- _SET TASK_: Rename "Nashville" to "Memphis" in the stretch of rows from the start through the line that contains "EWT: none -> 8:09", and give those rows again with everything else left the same.

------ DATA LISTING ------

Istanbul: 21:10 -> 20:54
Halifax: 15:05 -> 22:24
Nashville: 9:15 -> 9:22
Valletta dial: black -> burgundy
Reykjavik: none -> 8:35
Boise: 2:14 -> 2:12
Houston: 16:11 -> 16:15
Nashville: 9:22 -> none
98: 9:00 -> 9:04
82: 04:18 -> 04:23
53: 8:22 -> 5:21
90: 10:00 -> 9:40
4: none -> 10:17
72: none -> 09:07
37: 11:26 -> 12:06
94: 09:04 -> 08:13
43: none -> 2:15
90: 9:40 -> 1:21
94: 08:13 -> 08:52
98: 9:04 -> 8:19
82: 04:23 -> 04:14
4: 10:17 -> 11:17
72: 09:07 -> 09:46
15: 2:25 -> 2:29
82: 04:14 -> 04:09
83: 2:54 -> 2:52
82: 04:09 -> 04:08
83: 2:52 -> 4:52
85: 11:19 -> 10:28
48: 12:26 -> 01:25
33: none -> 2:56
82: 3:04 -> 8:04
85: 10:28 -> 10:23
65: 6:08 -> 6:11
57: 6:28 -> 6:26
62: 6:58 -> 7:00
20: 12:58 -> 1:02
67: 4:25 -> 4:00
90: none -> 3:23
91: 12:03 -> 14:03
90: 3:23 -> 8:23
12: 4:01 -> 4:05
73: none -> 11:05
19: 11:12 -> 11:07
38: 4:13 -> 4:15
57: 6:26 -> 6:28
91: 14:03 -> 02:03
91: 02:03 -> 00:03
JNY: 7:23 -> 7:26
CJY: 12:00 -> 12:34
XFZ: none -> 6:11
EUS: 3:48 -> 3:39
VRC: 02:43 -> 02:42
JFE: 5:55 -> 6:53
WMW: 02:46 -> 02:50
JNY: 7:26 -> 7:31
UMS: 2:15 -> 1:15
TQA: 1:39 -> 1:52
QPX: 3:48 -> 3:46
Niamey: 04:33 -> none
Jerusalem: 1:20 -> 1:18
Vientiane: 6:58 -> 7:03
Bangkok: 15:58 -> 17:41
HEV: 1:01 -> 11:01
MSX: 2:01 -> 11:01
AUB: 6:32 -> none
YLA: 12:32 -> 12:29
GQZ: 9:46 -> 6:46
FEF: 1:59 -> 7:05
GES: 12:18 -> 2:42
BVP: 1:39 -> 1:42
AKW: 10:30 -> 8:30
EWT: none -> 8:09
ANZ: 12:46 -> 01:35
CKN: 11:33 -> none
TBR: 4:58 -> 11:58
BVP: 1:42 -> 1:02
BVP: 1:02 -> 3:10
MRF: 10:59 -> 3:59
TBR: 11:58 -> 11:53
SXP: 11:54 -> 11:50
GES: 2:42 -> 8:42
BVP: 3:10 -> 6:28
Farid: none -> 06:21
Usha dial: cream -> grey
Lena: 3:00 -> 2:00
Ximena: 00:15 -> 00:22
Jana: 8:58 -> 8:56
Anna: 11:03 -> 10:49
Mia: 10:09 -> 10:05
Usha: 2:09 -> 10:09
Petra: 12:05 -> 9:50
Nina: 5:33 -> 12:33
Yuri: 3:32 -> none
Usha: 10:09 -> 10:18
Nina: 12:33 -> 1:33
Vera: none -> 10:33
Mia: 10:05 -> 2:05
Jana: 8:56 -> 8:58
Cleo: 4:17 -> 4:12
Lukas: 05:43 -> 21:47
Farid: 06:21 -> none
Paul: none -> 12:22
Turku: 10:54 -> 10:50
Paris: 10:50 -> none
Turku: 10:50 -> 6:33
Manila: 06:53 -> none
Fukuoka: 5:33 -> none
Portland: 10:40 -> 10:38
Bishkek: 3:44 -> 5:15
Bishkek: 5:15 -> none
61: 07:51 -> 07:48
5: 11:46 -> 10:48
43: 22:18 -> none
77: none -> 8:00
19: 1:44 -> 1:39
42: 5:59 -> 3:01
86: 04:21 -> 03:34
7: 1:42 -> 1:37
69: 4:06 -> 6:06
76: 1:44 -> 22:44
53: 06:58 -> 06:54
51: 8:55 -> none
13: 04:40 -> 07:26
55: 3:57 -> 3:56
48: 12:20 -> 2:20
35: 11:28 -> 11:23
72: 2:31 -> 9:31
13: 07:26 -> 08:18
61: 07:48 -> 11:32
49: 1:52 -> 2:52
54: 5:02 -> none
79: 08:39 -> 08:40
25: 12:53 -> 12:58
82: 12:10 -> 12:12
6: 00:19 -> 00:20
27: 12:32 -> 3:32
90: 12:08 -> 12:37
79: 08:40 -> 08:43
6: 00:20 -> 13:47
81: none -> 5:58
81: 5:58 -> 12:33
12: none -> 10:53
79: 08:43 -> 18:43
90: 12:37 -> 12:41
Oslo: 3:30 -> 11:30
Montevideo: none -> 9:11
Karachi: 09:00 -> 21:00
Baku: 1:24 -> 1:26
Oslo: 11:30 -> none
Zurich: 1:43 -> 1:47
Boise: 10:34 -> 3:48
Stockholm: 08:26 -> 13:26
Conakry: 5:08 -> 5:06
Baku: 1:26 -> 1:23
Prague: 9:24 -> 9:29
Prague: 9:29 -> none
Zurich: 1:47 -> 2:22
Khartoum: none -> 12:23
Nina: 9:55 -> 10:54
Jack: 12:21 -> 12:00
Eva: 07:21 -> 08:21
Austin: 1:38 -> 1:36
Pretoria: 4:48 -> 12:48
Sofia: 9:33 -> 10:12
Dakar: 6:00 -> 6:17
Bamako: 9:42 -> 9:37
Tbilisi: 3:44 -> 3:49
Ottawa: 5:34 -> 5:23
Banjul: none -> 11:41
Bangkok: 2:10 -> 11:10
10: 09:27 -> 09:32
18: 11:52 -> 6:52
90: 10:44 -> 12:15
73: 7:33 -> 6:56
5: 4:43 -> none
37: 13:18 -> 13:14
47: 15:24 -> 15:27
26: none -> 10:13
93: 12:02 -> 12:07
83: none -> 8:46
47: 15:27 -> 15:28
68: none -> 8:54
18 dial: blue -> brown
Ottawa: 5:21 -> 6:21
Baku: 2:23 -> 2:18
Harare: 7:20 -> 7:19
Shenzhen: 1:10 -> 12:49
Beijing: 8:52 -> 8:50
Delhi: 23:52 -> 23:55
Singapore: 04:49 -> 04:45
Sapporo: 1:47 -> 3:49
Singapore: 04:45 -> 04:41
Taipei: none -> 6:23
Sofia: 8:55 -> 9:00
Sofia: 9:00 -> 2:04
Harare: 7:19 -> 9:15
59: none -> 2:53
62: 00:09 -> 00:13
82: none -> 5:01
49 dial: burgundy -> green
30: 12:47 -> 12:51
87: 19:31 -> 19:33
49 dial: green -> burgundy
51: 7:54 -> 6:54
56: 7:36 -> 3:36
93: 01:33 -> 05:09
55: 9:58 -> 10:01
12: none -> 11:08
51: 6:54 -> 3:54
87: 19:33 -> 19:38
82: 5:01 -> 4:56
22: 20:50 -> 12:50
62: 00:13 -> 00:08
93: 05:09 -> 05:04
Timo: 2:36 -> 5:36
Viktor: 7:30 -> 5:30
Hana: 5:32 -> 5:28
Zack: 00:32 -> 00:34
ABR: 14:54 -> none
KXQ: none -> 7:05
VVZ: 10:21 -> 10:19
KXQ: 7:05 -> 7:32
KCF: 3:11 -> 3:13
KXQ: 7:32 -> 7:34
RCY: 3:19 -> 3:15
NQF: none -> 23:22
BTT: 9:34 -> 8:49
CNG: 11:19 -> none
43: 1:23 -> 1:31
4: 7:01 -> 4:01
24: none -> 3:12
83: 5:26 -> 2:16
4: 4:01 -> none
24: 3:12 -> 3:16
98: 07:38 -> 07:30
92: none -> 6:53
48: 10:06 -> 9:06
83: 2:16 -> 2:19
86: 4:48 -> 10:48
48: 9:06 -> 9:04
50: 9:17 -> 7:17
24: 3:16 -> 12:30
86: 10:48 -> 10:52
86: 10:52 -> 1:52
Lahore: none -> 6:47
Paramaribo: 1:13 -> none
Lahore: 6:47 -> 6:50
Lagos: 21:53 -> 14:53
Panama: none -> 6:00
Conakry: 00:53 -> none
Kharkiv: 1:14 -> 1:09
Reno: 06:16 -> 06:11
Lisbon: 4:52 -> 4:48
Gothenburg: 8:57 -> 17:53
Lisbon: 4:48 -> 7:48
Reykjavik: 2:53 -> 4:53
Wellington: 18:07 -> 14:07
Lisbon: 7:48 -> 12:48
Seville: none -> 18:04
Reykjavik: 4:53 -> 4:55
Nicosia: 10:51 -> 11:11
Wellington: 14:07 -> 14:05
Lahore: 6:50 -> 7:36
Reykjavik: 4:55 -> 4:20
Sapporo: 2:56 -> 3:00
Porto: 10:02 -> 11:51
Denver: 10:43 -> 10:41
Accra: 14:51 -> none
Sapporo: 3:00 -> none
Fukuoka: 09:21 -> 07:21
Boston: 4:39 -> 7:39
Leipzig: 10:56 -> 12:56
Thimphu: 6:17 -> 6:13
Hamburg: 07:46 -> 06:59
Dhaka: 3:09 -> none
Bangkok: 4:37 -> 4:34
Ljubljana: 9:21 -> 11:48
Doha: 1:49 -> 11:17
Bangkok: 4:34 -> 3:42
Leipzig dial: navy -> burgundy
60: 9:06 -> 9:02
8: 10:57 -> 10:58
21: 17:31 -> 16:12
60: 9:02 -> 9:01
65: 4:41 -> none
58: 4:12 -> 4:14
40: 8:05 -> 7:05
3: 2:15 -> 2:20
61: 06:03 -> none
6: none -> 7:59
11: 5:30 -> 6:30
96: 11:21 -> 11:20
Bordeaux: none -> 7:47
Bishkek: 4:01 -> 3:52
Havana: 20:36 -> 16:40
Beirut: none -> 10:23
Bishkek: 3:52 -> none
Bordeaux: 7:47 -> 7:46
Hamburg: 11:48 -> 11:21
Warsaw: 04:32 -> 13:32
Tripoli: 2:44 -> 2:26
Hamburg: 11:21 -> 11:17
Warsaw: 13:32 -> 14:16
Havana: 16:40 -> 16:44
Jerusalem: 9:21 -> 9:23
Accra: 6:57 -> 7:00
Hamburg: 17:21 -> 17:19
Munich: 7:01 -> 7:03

------

- _TASK SOLUTION_:
Istanbul: 21:10 -> 20:54
Halifax: 15:05 -> 22:24
Memphis: 9:15 -> 9:22
Valletta dial: black -> burgundy
Reykjavik: none -> 8:35
Boise: 2:14 -> 2:12
Houston: 16:11 -> 16:15
Memphis: 9:22 -> none
98: 9:00 -> 9:04
82: 04:18 -> 04:23
53: 8:22 -> 5:21
90: 10:00 -> 9:40
4: none -> 10:17
72: none -> 09:07
37: 11:26 -> 12:06
94: 09:04 -> 08:13
43: none -> 2:15
90: 9:40 -> 1:21
94: 08:13 -> 08:52
98: 9:04 -> 8:19
82: 04:23 -> 04:14
4: 10:17 -> 11:17
72: 09:07 -> 09:46
15: 2:25 -> 2:29
82: 04:14 -> 04:09
83: 2:54 -> 2:52
82: 04:09 -> 04:08
83: 2:52 -> 4:52
85: 11:19 -> 10:28
48: 12:26 -> 01:25
33: none -> 2:56
82: 3:04 -> 8:04
85: 10:28 -> 10:23
65: 6:08 -> 6:11
57: 6:28 -> 6:26
62: 6:58 -> 7:00
20: 12:58 -> 1:02
67: 4:25 -> 4:00
90: none -> 3:23
91: 12:03 -> 14:03
90: 3:23 -> 8:23
12: 4:01 -> 4:05
73: none -> 11:05
19: 11:12 -> 11:07
38: 4:13 -> 4:15
57: 6:26 -> 6:28
91: 14:03 -> 02:03
91: 02:03 -> 00:03
JNY: 7:23 -> 7:26
CJY: 12:00 -> 12:34
XFZ: none -> 6:11
EUS: 3:48 -> 3:39
VRC: 02:43 -> 02:42
JFE: 5:55 -> 6:53
WMW: 02:46 -> 02:50
JNY: 7:26 -> 7:31
UMS: 2:15 -> 1:15
TQA: 1:39 -> 1:52
QPX: 3:48 -> 3:46
Niamey: 04:33 -> none
Jerusalem: 1:20 -> 1:18
Vientiane: 6:58 -> 7:03
Bangkok: 15:58 -> 17:41
HEV: 1:01 -> 11:01
MSX: 2:01 -> 11:01
AUB: 6:32 -> none
YLA: 12:32 -> 12:29
GQZ: 9:46 -> 6:46
FEF: 1:59 -> 7:05
GES: 12:18 -> 2:42
BVP: 1:39 -> 1:42
AKW: 10:30 -> 8:30
EWT: none -> 8:09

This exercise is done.